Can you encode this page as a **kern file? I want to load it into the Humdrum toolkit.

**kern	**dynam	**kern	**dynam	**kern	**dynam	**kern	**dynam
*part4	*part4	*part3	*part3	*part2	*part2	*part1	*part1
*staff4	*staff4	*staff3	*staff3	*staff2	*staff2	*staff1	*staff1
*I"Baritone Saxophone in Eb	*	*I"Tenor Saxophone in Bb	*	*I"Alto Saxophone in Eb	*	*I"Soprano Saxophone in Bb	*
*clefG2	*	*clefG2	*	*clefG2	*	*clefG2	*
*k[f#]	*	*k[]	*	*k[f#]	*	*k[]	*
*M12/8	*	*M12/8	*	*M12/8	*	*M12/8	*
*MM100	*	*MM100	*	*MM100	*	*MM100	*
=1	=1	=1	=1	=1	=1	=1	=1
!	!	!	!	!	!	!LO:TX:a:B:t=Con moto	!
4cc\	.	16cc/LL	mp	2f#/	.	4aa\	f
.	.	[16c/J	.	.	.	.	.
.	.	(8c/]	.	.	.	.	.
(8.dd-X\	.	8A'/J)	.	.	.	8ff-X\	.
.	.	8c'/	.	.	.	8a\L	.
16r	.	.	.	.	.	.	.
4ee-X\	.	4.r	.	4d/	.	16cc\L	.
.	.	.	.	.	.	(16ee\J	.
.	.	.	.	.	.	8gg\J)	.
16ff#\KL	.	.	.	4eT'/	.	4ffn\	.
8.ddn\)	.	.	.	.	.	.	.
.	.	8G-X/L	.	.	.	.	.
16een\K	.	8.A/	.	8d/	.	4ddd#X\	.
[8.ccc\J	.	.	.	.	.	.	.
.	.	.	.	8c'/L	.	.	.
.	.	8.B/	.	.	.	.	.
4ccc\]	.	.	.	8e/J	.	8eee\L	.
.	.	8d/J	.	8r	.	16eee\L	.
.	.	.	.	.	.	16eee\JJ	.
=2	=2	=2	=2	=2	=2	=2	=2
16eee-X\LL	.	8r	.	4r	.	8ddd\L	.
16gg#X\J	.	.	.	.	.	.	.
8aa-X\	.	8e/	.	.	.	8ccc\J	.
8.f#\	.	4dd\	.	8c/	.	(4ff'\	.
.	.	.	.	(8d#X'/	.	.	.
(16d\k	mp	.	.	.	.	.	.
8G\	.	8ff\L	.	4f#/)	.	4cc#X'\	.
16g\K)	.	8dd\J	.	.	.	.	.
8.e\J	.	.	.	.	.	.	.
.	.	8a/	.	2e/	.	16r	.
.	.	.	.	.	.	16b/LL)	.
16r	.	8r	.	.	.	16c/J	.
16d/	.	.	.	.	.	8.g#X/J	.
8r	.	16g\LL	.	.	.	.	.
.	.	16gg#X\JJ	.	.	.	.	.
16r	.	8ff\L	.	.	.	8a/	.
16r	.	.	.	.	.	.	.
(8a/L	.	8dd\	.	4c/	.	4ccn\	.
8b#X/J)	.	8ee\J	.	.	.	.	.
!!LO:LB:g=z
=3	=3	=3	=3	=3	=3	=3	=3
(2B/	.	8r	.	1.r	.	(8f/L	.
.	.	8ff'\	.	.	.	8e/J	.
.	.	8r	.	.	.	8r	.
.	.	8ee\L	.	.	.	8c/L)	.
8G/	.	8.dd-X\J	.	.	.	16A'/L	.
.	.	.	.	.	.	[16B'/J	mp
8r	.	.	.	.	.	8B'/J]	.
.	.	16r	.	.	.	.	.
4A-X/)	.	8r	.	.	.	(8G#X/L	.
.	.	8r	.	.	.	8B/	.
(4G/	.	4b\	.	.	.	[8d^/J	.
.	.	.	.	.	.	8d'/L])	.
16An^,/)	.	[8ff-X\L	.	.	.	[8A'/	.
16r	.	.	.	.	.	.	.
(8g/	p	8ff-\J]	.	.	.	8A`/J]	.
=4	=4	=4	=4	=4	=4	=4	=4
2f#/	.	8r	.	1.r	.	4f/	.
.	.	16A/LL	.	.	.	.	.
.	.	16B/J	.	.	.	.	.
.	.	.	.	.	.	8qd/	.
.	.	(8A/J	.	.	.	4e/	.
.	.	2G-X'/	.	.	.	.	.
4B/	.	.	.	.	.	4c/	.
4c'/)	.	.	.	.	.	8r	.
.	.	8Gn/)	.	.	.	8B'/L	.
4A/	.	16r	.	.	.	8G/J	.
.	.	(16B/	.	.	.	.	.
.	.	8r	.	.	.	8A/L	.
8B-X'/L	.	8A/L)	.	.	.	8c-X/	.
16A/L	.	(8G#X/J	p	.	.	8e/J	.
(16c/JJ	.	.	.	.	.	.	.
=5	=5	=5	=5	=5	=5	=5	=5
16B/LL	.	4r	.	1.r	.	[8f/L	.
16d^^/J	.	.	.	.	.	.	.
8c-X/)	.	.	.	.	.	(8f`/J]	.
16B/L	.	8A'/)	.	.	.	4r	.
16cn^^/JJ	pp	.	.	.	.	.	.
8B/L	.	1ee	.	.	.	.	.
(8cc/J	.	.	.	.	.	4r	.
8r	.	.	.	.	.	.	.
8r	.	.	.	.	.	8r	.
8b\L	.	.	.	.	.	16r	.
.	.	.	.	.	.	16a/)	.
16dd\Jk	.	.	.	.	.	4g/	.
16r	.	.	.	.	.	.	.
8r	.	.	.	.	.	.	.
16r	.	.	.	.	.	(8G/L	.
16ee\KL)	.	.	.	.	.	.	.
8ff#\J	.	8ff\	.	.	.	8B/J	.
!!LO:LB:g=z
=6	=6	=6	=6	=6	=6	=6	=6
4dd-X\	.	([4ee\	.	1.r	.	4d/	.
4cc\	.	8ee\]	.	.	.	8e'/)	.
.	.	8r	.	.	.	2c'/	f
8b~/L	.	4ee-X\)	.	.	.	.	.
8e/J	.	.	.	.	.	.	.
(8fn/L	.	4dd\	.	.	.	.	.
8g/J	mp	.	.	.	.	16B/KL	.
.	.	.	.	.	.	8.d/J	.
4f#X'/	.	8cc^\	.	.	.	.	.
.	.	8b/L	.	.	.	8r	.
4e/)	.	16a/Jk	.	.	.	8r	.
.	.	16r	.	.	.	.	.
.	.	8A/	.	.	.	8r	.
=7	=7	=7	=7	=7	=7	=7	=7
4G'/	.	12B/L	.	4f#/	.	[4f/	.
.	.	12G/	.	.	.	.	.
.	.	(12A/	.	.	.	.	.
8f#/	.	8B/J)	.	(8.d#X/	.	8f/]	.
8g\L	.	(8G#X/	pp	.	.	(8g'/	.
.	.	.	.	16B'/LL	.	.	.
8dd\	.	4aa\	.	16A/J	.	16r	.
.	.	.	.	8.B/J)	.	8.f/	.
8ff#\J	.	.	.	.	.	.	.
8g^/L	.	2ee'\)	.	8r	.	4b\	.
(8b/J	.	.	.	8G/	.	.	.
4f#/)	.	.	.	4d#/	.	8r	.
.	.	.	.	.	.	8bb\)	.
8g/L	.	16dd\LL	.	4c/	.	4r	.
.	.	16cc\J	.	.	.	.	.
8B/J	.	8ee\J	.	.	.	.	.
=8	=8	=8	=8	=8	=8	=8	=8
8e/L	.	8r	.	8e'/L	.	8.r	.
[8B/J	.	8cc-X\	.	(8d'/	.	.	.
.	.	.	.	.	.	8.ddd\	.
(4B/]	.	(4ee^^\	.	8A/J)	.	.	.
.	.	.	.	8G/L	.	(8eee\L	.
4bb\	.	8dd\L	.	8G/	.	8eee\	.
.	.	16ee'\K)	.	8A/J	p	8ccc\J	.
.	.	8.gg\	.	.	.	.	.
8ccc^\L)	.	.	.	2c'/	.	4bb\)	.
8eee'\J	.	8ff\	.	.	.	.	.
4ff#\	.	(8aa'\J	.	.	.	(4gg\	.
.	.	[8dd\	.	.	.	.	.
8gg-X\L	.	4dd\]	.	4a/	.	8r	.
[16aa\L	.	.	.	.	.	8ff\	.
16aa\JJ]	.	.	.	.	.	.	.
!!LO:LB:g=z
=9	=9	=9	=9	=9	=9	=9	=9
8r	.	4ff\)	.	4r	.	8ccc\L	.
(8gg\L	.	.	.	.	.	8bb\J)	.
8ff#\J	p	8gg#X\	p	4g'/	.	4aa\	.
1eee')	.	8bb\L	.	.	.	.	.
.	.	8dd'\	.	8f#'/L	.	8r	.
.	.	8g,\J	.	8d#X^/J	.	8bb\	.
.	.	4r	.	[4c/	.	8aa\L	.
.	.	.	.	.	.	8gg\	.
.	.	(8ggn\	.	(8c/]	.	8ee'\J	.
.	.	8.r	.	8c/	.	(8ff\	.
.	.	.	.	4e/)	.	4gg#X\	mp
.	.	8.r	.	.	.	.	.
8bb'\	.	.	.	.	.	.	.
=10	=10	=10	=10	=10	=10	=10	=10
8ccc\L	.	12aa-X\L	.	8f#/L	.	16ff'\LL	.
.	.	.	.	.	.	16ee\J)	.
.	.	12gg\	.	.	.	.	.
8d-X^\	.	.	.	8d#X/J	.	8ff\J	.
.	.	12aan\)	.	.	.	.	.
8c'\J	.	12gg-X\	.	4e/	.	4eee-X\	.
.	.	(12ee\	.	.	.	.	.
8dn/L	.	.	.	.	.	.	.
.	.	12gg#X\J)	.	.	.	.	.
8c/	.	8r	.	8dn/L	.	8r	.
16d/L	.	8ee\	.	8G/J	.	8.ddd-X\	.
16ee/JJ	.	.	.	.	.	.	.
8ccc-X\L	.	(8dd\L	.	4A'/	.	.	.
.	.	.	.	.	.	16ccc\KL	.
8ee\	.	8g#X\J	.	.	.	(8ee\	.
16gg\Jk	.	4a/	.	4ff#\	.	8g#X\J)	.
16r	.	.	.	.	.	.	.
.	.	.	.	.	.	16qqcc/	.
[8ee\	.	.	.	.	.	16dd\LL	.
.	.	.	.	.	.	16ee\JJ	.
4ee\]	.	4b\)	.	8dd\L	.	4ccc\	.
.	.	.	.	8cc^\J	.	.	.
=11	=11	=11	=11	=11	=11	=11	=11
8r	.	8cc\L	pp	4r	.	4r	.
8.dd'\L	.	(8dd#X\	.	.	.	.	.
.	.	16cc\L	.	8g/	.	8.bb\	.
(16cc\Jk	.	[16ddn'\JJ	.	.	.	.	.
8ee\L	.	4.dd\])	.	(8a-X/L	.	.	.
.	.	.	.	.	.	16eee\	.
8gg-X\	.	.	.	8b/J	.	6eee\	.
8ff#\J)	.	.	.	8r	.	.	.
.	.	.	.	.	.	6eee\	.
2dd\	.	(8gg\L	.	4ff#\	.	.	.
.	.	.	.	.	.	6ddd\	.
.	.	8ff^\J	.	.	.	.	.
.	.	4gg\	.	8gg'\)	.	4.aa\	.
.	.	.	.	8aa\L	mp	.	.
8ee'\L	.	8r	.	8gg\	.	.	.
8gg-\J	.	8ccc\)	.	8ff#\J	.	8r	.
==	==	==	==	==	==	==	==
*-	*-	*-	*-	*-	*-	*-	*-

-------------------------

#### [Direction]
Copy out each line above that contains the string "kern". Treat uppercase and lowercase letters as different.

#### [Answer to this exercise]
Can you encode this page as a **kern file? I want to load it into the Humdrum toolkit.
**kern	**dynam	**kern	**dynam	**kern	**dynam	**kern	**dynam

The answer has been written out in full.